From the data below, retype exactly the lines starting with the one that contains "spool (608, 359)" and ending with the one that contains "- grey cup (390, 223)", both included.

*Input records*:
-- Opening Marker --
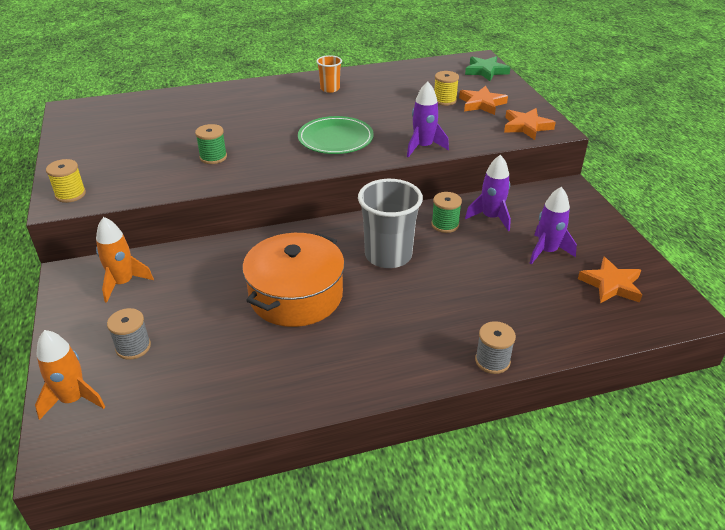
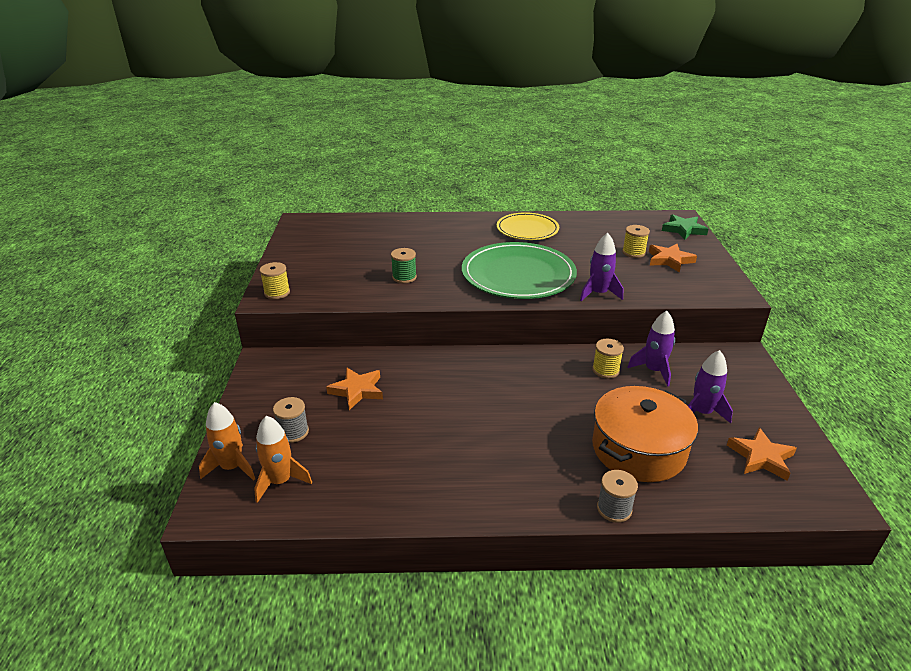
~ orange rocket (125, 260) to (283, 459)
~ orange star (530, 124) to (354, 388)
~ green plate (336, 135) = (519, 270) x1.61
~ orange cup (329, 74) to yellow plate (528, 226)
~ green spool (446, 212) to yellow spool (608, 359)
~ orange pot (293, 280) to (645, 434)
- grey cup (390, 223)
-- Closing Marker --
-- Opening Marker --
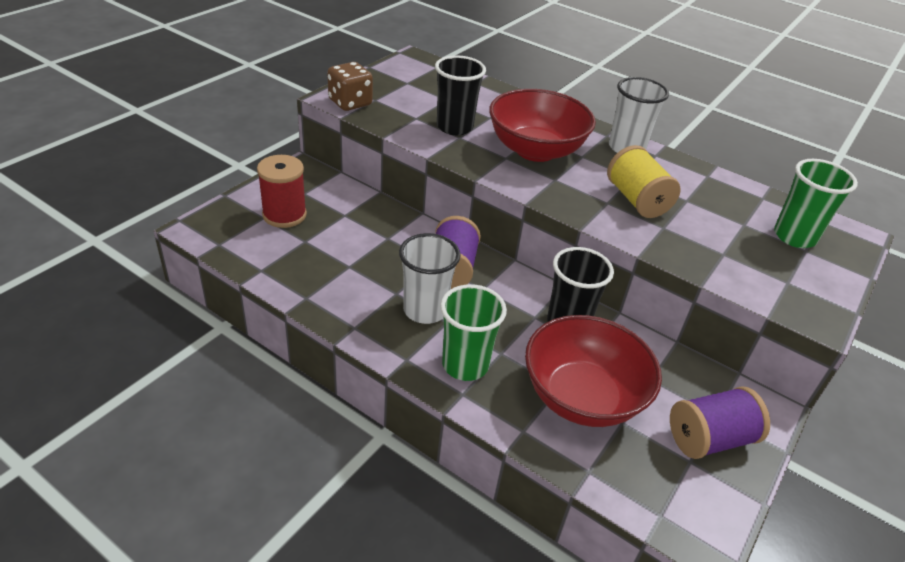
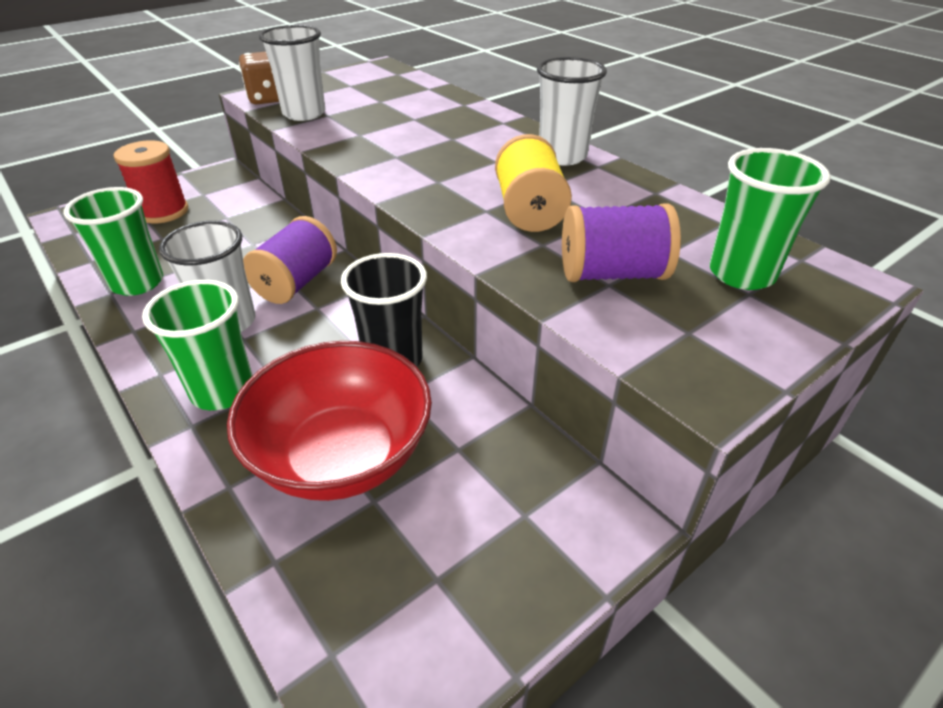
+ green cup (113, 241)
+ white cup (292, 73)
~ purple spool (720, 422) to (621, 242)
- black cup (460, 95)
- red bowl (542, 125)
-- Closing Marker --
-- Opening Marker --
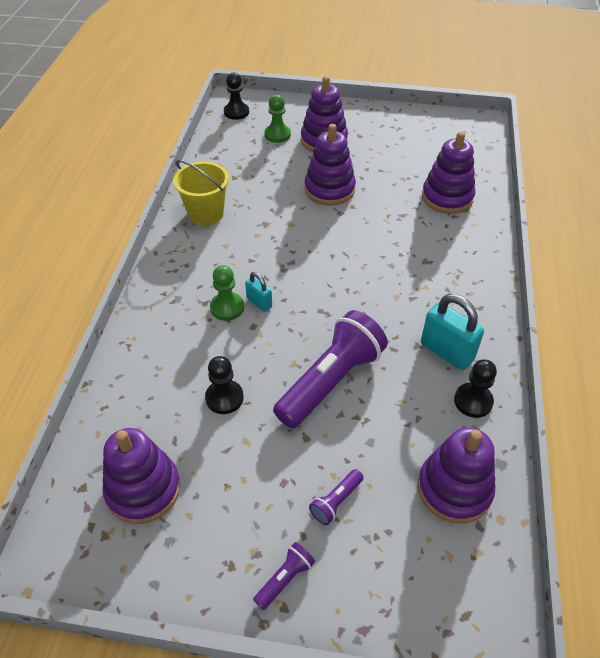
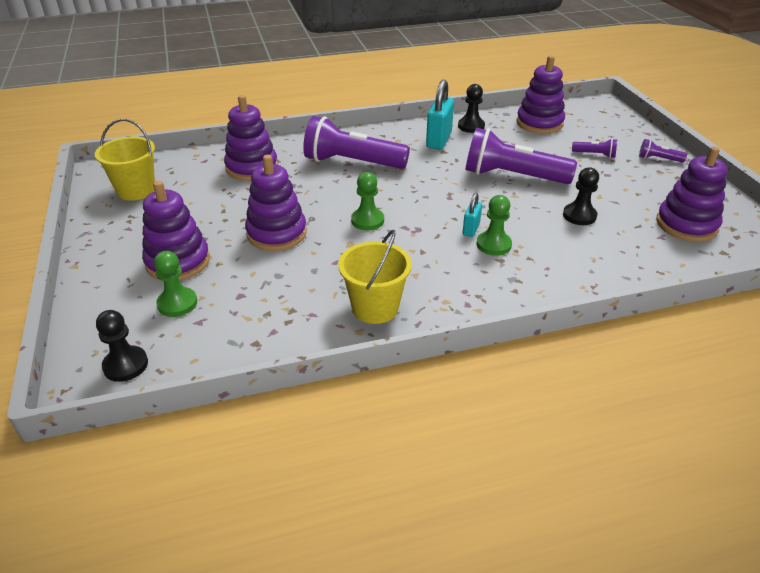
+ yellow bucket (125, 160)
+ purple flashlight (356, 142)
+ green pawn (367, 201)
-- Closing Marker --
*Result below*:
~ green spool (446, 212) to yellow spool (608, 359)
~ orange pot (293, 280) to (645, 434)
- grey cup (390, 223)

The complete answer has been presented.